**Task statement:**
Give only the number of lines in the records that include the string "counterclockwise".

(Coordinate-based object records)
== == ==

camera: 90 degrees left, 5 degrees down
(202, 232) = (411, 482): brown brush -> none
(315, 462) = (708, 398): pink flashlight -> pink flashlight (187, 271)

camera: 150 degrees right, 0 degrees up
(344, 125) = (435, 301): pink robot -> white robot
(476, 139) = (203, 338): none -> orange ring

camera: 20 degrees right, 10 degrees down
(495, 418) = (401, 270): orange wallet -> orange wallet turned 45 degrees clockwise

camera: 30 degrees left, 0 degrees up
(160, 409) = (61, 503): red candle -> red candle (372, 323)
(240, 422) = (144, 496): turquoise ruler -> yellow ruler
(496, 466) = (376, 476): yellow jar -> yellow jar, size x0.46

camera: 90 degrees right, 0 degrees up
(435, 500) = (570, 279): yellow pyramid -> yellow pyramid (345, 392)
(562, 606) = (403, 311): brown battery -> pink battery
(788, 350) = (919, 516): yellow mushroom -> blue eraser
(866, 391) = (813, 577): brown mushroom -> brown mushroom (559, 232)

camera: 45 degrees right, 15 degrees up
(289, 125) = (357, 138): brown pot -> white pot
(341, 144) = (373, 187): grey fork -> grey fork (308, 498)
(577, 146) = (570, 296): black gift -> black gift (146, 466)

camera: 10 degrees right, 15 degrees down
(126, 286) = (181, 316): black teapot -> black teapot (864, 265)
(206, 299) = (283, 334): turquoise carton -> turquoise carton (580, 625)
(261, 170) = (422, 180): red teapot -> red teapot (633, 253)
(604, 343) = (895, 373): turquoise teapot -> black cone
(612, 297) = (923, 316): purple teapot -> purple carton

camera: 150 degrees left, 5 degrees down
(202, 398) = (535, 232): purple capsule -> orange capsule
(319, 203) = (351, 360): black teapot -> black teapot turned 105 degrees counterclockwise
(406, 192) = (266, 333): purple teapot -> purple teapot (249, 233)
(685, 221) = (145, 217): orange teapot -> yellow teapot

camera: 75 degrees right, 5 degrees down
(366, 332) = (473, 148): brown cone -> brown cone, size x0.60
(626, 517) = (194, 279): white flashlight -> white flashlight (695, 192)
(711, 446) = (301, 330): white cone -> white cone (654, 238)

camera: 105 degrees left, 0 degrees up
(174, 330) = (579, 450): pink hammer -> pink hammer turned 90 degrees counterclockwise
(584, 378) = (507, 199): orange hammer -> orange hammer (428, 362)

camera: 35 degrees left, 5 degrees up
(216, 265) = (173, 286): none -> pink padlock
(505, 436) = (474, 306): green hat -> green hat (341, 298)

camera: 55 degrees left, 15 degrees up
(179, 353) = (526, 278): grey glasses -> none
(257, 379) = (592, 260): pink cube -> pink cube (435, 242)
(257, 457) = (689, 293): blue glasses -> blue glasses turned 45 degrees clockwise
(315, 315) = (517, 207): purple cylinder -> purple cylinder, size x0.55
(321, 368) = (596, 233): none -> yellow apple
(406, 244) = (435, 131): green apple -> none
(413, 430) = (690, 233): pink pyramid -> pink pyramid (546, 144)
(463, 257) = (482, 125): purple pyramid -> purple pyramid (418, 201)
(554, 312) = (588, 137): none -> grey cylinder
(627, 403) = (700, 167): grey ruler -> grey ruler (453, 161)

== == ==

**Answer to this task:**
2